> **Try it**
Would you reproduce each line below exactly, leaving every picture out?

> **Given data**
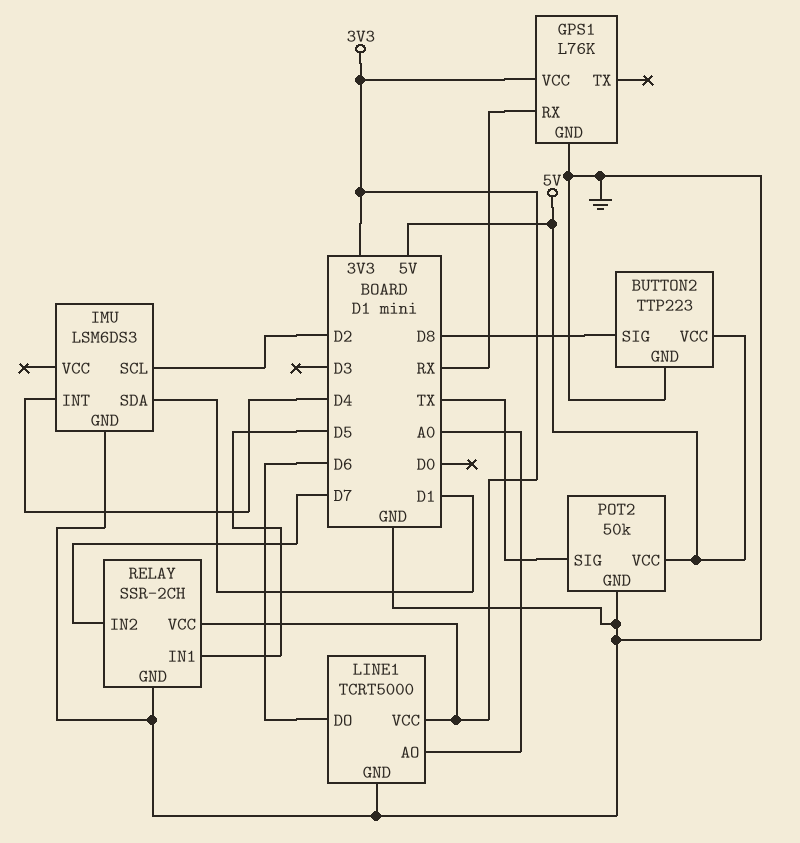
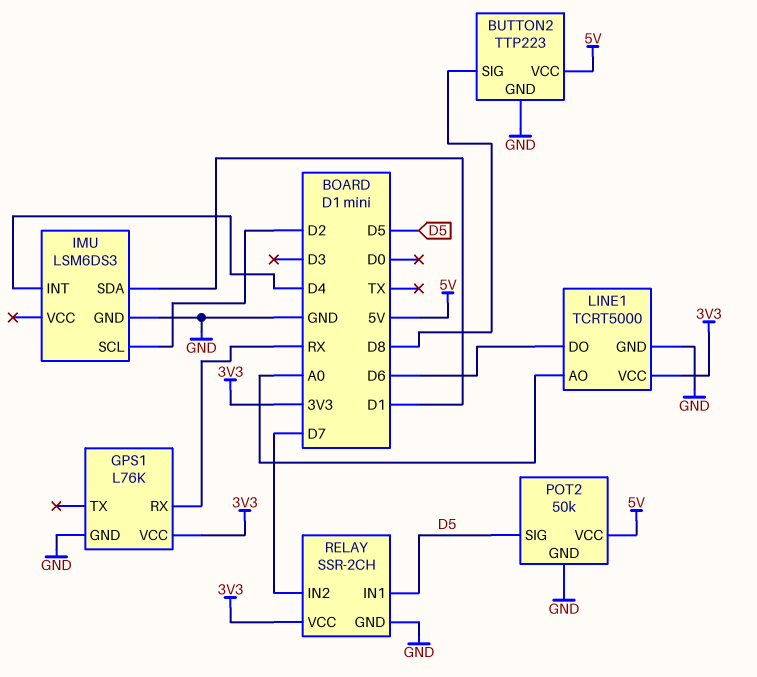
POT2 pin SIG: TX -> D5

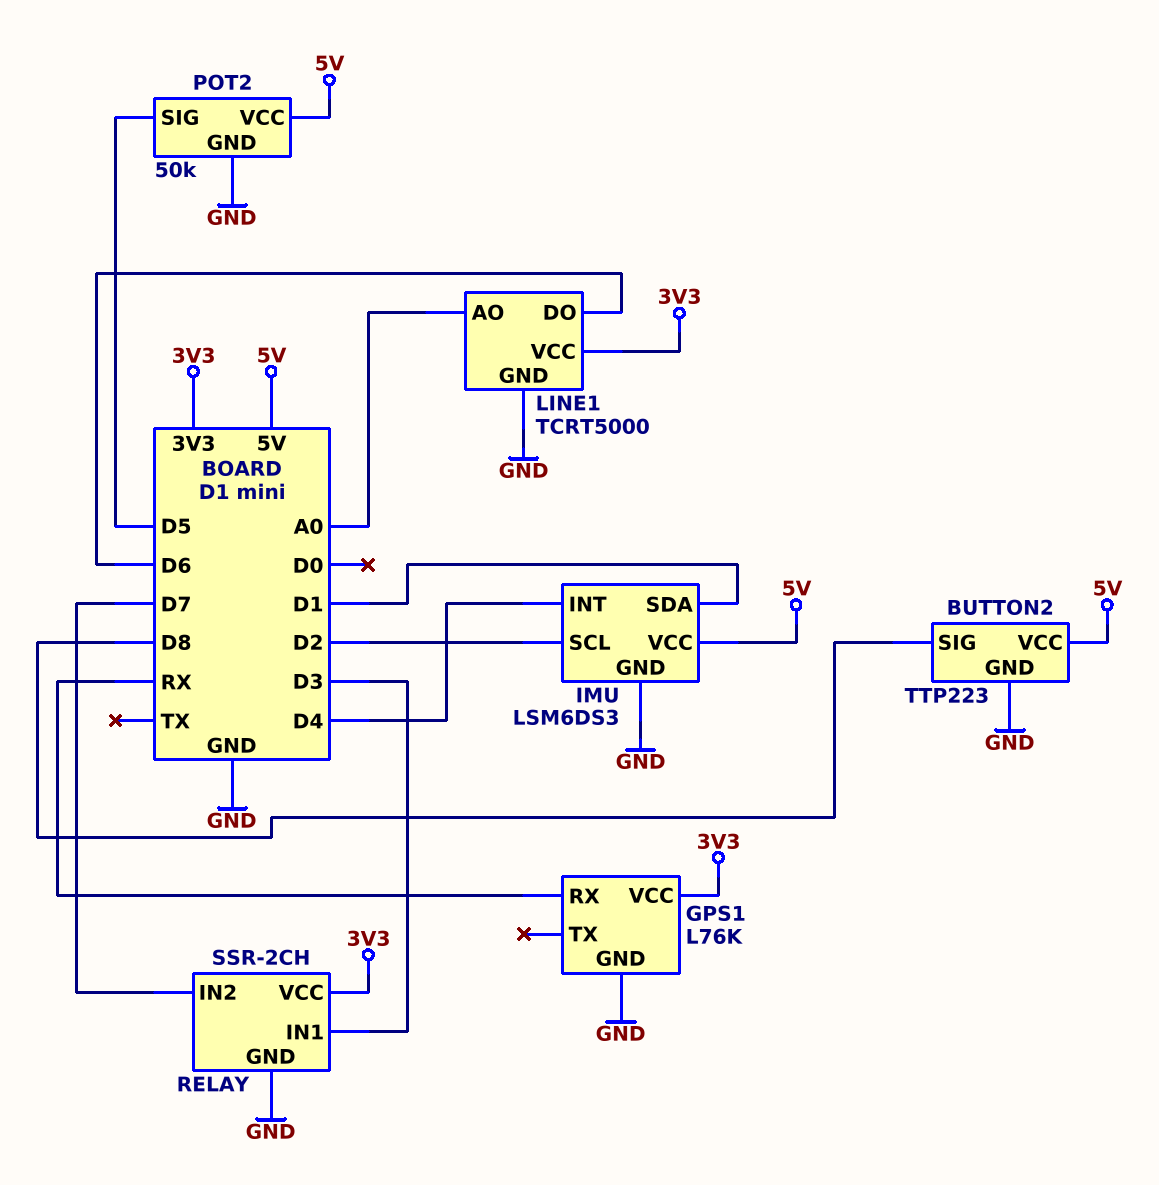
IMU pin VCC: none -> 5V
RELAY pin IN1: D5 -> D3

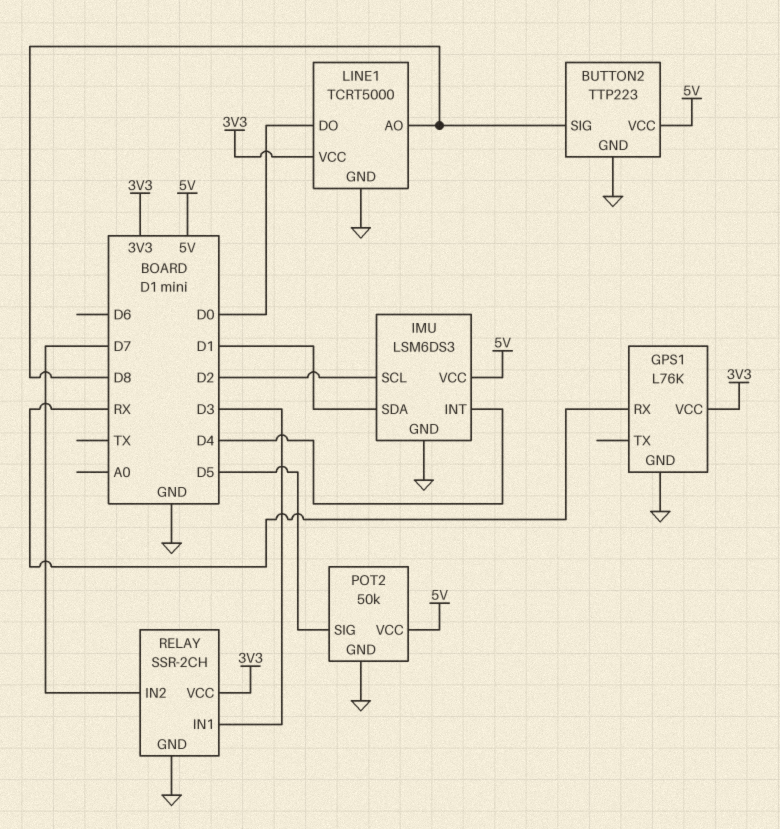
LINE1 pin AO: A0 -> D8
LINE1 pin DO: D6 -> D0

> **Result of this exercise**
POT2 pin SIG: TX -> D5

IMU pin VCC: none -> 5V
RELAY pin IN1: D5 -> D3

LINE1 pin AO: A0 -> D8
LINE1 pin DO: D6 -> D0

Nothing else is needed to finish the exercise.